## Your task
Only one stretch of the data below is wanted: the lines starting at the one with "Hidden Stock: [802,556,1023,717]" and ending at the one with "Winis: [453,326,481,354] ->", both included, given again exactly.

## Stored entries
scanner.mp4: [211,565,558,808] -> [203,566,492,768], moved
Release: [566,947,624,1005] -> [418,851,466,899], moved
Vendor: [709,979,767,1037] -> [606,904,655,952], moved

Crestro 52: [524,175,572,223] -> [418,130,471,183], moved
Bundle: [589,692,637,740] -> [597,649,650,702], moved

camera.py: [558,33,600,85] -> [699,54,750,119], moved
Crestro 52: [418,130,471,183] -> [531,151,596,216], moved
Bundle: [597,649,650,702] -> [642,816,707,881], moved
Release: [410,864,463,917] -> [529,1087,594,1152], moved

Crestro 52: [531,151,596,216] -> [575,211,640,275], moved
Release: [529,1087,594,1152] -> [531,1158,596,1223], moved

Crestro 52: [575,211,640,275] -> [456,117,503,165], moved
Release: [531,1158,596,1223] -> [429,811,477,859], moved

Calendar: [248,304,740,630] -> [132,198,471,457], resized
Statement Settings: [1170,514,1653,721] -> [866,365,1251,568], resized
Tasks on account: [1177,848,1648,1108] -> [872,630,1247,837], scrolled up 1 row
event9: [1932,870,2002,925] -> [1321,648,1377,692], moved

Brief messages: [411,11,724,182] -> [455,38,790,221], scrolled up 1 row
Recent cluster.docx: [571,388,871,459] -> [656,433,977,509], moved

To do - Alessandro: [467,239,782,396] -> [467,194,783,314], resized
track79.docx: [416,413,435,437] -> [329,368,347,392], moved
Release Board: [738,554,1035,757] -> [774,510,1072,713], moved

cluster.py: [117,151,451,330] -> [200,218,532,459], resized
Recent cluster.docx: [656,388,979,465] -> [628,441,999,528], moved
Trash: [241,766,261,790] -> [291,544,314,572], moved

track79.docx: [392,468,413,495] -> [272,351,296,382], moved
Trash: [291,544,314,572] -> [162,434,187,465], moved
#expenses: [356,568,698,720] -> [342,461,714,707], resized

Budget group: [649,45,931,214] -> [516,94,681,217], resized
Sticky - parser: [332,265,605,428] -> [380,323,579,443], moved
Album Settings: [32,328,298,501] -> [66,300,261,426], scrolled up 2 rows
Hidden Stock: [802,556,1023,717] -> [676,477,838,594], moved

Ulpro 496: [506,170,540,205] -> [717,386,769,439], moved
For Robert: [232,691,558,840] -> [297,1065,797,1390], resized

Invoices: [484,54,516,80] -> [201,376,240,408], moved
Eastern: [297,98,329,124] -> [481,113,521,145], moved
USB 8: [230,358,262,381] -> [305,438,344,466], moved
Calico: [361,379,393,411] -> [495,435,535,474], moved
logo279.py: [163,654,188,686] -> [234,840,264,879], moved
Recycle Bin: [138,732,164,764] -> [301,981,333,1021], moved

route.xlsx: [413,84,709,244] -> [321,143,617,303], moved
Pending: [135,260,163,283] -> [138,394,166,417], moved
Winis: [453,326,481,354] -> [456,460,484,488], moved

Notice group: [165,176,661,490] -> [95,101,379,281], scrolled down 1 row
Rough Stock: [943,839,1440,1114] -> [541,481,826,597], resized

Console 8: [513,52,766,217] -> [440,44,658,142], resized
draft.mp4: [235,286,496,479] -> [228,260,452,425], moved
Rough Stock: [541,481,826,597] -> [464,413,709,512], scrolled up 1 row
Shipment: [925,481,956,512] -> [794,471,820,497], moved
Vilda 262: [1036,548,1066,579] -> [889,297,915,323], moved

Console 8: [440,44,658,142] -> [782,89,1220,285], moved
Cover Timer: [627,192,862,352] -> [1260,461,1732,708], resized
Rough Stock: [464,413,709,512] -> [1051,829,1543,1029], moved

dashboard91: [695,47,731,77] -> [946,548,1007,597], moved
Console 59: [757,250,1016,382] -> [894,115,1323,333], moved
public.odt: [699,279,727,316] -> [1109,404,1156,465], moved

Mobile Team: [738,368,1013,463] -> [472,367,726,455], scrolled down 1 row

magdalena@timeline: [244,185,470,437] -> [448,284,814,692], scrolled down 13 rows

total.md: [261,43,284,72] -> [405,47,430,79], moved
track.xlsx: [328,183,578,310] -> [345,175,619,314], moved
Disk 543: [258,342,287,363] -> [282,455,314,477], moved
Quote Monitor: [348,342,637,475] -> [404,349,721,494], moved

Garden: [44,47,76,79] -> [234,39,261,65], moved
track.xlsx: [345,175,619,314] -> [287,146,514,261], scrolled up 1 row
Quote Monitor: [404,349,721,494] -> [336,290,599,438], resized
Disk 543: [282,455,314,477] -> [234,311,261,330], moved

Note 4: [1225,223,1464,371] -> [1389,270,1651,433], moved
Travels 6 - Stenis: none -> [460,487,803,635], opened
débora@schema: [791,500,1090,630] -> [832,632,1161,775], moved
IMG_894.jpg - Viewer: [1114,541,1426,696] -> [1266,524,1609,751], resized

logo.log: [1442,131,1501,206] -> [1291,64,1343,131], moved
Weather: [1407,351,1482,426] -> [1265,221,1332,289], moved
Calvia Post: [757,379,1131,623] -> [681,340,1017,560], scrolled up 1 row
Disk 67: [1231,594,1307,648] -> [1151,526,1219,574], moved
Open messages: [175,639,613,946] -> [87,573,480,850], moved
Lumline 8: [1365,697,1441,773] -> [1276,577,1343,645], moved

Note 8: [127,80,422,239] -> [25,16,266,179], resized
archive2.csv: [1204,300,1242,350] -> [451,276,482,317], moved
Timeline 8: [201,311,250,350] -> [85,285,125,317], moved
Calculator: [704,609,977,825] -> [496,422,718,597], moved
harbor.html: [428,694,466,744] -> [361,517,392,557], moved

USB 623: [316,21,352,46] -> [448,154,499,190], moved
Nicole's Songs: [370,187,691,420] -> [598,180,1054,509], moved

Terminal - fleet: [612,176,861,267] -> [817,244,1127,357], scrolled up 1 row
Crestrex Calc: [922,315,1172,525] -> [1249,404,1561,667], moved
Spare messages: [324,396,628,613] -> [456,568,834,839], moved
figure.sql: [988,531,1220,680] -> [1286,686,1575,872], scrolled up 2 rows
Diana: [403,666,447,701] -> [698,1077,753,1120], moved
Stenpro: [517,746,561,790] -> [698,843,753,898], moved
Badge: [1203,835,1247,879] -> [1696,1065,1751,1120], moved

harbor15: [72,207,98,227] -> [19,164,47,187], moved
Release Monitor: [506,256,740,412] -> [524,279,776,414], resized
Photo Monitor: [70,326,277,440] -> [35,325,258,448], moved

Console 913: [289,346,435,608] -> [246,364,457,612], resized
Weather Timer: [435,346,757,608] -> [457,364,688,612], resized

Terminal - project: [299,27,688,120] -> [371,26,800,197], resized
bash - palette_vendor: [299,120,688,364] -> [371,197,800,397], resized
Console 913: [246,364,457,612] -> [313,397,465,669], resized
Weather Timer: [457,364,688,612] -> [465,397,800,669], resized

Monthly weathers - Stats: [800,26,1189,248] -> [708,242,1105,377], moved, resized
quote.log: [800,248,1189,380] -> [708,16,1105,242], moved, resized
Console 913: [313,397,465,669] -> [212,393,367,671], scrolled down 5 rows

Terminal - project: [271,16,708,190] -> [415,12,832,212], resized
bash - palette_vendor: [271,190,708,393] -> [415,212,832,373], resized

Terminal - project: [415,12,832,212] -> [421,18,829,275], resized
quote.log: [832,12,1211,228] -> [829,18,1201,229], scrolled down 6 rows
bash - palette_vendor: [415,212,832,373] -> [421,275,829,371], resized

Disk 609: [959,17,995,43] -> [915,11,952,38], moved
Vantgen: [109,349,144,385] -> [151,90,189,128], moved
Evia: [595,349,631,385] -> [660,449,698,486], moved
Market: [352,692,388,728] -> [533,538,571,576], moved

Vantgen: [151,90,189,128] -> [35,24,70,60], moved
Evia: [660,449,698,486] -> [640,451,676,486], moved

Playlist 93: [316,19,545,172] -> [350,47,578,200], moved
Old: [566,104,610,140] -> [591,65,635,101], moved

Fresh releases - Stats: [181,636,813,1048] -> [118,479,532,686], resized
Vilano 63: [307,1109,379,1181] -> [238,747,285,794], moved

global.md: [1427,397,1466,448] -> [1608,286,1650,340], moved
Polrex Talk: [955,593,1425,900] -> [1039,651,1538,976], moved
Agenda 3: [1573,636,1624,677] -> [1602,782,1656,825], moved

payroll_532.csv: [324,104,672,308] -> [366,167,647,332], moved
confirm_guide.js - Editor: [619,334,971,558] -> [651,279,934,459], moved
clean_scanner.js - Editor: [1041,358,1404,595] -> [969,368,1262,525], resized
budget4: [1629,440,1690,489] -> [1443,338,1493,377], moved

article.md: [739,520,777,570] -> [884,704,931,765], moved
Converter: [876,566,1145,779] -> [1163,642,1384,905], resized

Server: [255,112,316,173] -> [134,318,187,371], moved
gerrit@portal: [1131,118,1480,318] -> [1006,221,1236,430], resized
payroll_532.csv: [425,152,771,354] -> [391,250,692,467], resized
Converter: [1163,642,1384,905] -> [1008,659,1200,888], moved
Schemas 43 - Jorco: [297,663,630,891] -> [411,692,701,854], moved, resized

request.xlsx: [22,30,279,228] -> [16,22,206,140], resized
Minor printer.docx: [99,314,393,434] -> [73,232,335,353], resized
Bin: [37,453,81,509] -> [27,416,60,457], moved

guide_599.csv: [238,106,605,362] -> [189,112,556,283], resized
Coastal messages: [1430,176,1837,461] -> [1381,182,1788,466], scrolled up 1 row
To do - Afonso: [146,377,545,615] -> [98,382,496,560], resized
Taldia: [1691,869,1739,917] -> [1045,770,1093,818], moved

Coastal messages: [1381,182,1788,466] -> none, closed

## Solution below
Hidden Stock: [802,556,1023,717] -> [676,477,838,594], moved

Ulpro 496: [506,170,540,205] -> [717,386,769,439], moved
For Robert: [232,691,558,840] -> [297,1065,797,1390], resized

Invoices: [484,54,516,80] -> [201,376,240,408], moved
Eastern: [297,98,329,124] -> [481,113,521,145], moved
USB 8: [230,358,262,381] -> [305,438,344,466], moved
Calico: [361,379,393,411] -> [495,435,535,474], moved
logo279.py: [163,654,188,686] -> [234,840,264,879], moved
Recycle Bin: [138,732,164,764] -> [301,981,333,1021], moved

route.xlsx: [413,84,709,244] -> [321,143,617,303], moved
Pending: [135,260,163,283] -> [138,394,166,417], moved
Winis: [453,326,481,354] -> [456,460,484,488], moved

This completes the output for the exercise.